#### GOAL OF THE EXERCISE:
Reproduce the listing below word for word and exclude any picture.

#### SOURCE MATERIAL:

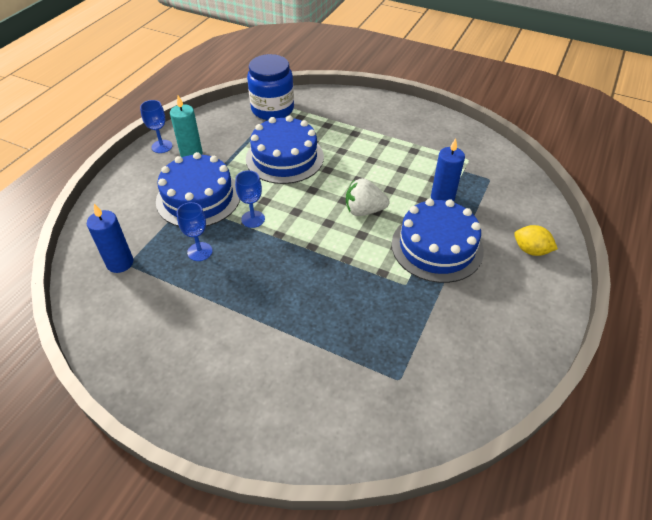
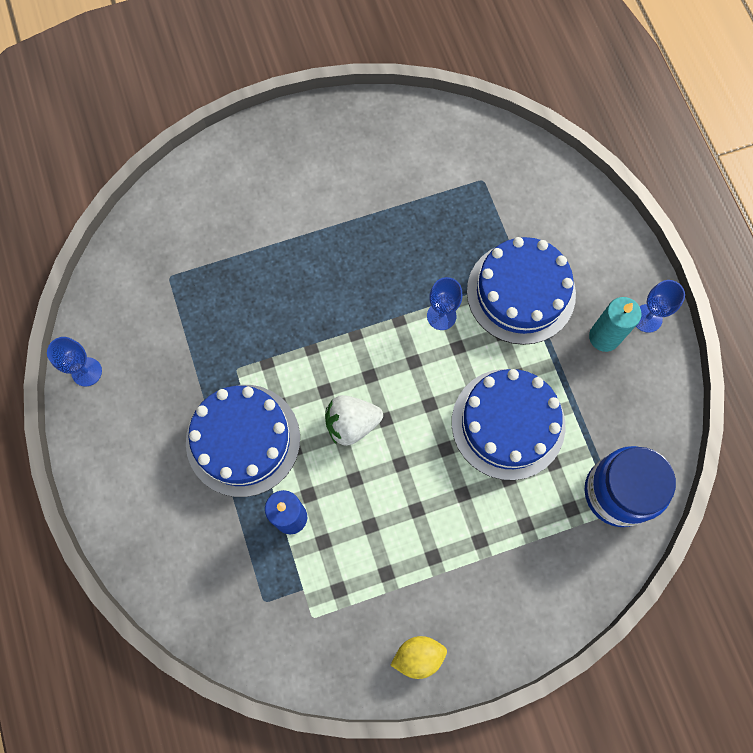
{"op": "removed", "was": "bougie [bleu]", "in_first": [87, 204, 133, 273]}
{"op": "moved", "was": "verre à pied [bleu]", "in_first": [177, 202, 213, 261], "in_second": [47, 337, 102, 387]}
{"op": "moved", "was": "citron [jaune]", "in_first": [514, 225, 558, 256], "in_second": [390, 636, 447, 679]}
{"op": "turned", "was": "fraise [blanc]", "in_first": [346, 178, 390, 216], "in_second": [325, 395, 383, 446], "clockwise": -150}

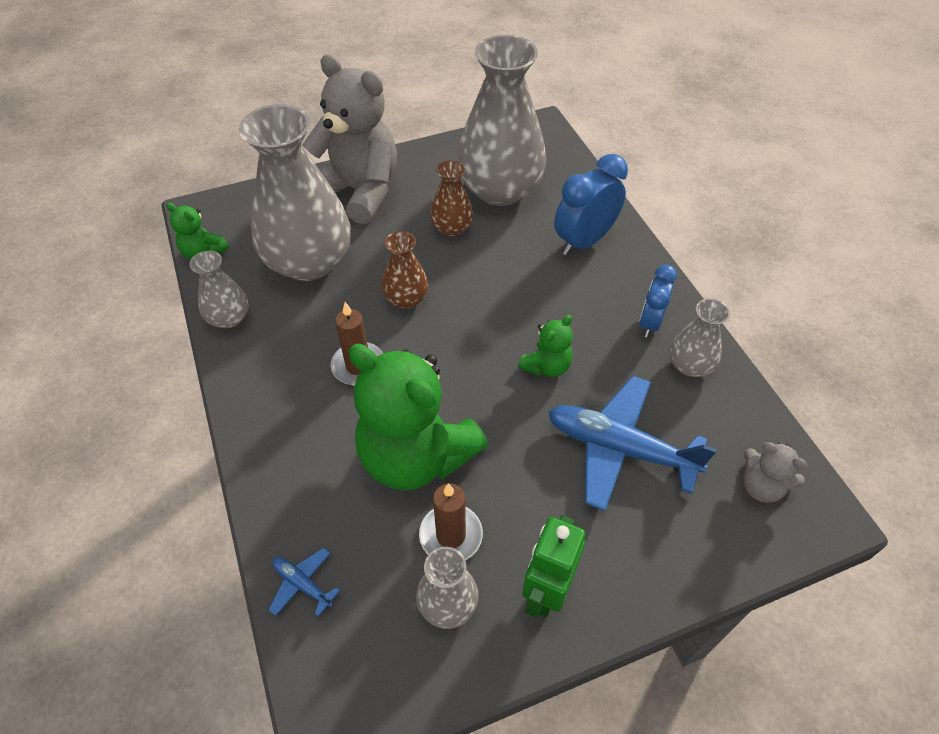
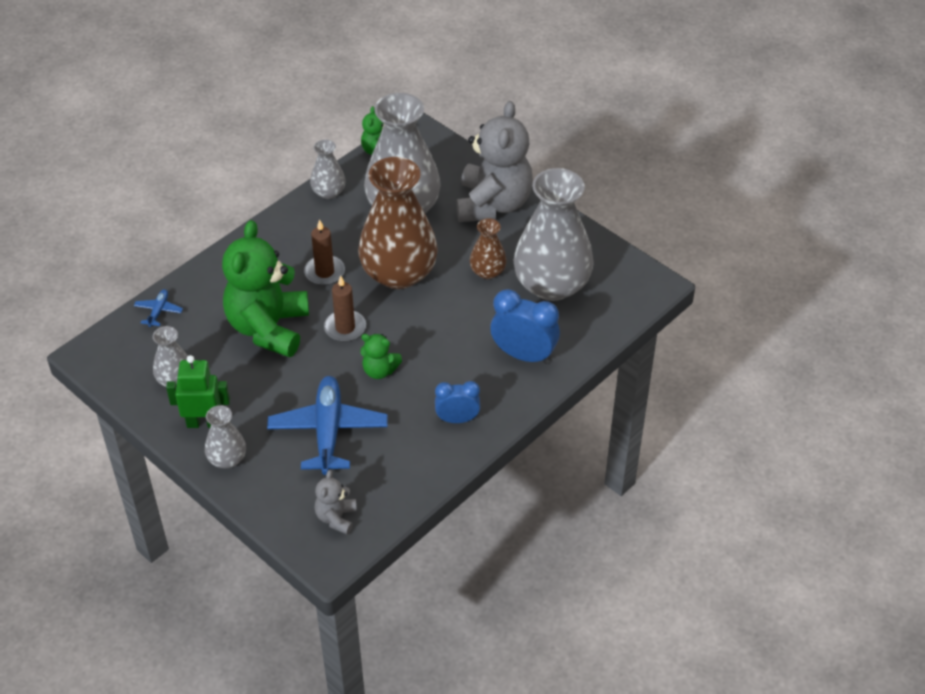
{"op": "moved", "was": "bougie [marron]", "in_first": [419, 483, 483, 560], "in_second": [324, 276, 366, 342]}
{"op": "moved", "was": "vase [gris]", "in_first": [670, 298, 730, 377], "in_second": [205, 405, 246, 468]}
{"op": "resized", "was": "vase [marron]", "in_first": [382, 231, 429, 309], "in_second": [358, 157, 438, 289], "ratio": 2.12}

#### SOLUTION FOR THIS PROBLEM:
{"op": "removed", "was": "bougie [bleu]", "in_first": [87, 204, 133, 273]}
{"op": "moved", "was": "verre à pied [bleu]", "in_first": [177, 202, 213, 261], "in_second": [47, 337, 102, 387]}
{"op": "moved", "was": "citron [jaune]", "in_first": [514, 225, 558, 256], "in_second": [390, 636, 447, 679]}
{"op": "turned", "was": "fraise [blanc]", "in_first": [346, 178, 390, 216], "in_second": [325, 395, 383, 446], "clockwise": -150}

{"op": "moved", "was": "bougie [marron]", "in_first": [419, 483, 483, 560], "in_second": [324, 276, 366, 342]}
{"op": "moved", "was": "vase [gris]", "in_first": [670, 298, 730, 377], "in_second": [205, 405, 246, 468]}
{"op": "resized", "was": "vase [marron]", "in_first": [382, 231, 429, 309], "in_second": [358, 157, 438, 289], "ratio": 2.12}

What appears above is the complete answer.